◆ **The task**
Each entry below must appear in the answer exactly as written.

◆ **Information supplied**

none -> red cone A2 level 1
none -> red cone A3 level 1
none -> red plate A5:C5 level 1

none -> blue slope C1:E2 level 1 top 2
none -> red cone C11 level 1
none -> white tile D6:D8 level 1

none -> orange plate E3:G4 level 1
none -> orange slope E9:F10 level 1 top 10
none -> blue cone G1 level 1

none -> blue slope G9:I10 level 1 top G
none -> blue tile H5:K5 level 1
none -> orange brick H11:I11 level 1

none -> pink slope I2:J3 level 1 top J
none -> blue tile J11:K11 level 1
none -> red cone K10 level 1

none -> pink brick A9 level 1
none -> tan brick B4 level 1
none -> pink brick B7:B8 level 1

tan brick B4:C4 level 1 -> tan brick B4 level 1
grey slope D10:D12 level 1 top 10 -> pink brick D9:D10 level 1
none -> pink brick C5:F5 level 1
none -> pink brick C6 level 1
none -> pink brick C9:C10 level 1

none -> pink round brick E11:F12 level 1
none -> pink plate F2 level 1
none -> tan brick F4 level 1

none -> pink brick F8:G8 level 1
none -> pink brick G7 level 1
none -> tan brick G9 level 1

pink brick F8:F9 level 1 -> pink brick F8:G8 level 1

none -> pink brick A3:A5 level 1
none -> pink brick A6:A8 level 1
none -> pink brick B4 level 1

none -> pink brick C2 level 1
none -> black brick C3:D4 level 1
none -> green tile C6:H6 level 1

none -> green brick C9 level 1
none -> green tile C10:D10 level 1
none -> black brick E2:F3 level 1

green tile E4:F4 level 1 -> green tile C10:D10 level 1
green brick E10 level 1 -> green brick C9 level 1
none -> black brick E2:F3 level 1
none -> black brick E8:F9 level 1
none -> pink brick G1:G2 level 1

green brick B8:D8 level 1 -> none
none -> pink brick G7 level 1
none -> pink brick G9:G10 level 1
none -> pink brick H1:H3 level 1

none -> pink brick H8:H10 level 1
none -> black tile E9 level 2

◆ **Worked solution**
none -> red cone A2 level 1
none -> red cone A3 level 1
none -> red plate A5:C5 level 1

none -> blue slope C1:E2 level 1 top 2
none -> red cone C11 level 1
none -> white tile D6:D8 level 1

none -> orange plate E3:G4 level 1
none -> orange slope E9:F10 level 1 top 10
none -> blue cone G1 level 1

none -> blue slope G9:I10 level 1 top G
none -> blue tile H5:K5 level 1
none -> orange brick H11:I11 level 1

none -> pink slope I2:J3 level 1 top J
none -> blue tile J11:K11 level 1
none -> red cone K10 level 1

none -> pink brick A9 level 1
none -> tan brick B4 level 1
none -> pink brick B7:B8 level 1

tan brick B4:C4 level 1 -> tan brick B4 level 1
grey slope D10:D12 level 1 top 10 -> pink brick D9:D10 level 1
none -> pink brick C5:F5 level 1
none -> pink brick C6 level 1
none -> pink brick C9:C10 level 1

none -> pink round brick E11:F12 level 1
none -> pink plate F2 level 1
none -> tan brick F4 level 1

none -> pink brick F8:G8 level 1
none -> pink brick G7 level 1
none -> tan brick G9 level 1

pink brick F8:F9 level 1 -> pink brick F8:G8 level 1

none -> pink brick A3:A5 level 1
none -> pink brick A6:A8 level 1
none -> pink brick B4 level 1

none -> pink brick C2 level 1
none -> black brick C3:D4 level 1
none -> green tile C6:H6 level 1

none -> green brick C9 level 1
none -> green tile C10:D10 level 1
none -> black brick E2:F3 level 1

green tile E4:F4 level 1 -> green tile C10:D10 level 1
green brick E10 level 1 -> green brick C9 level 1
none -> black brick E2:F3 level 1
none -> black brick E8:F9 level 1
none -> pink brick G1:G2 level 1

green brick B8:D8 level 1 -> none
none -> pink brick G7 level 1
none -> pink brick G9:G10 level 1
none -> pink brick H1:H3 level 1

none -> pink brick H8:H10 level 1
none -> black tile E9 level 2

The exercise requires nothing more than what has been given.